Work to be completed: Return each line of the data below exactly, omitting any pictures.

─── Dataset ───

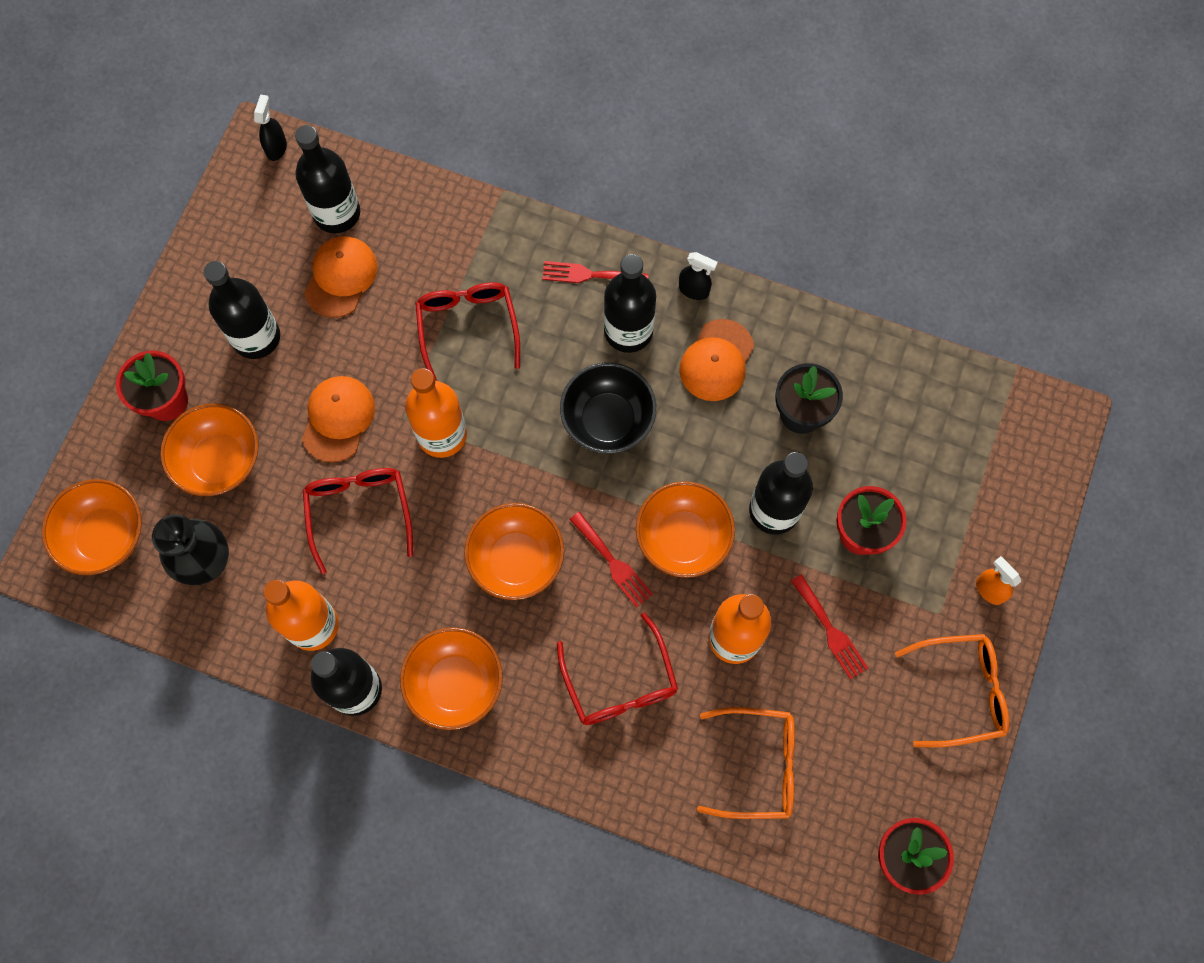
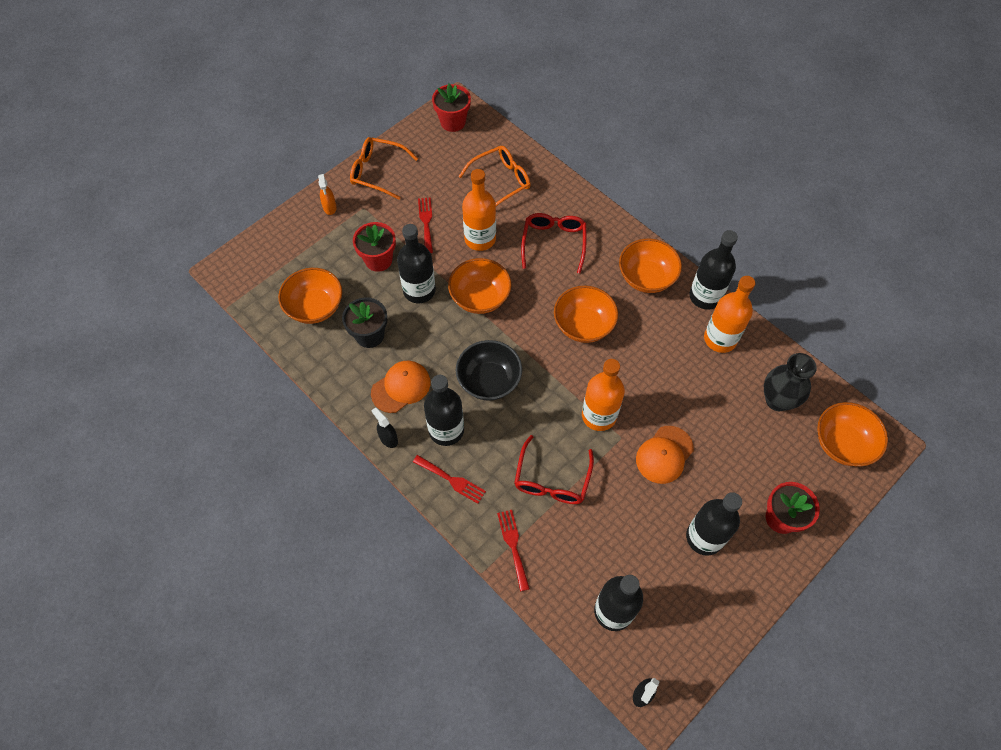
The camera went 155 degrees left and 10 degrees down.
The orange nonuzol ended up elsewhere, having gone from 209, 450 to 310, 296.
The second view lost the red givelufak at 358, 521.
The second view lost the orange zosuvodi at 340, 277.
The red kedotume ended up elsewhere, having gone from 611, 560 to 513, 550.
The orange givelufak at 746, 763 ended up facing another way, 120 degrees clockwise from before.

───

Response below:
The camera went 155 degrees left and 10 degrees down.
The orange nonuzol ended up elsewhere, having gone from 209, 450 to 310, 296.
The second view lost the red givelufak at 358, 521.
The second view lost the orange zosuvodi at 340, 277.
The red kedotume ended up elsewhere, having gone from 611, 560 to 513, 550.
The orange givelufak at 746, 763 ended up facing another way, 120 degrees clockwise from before.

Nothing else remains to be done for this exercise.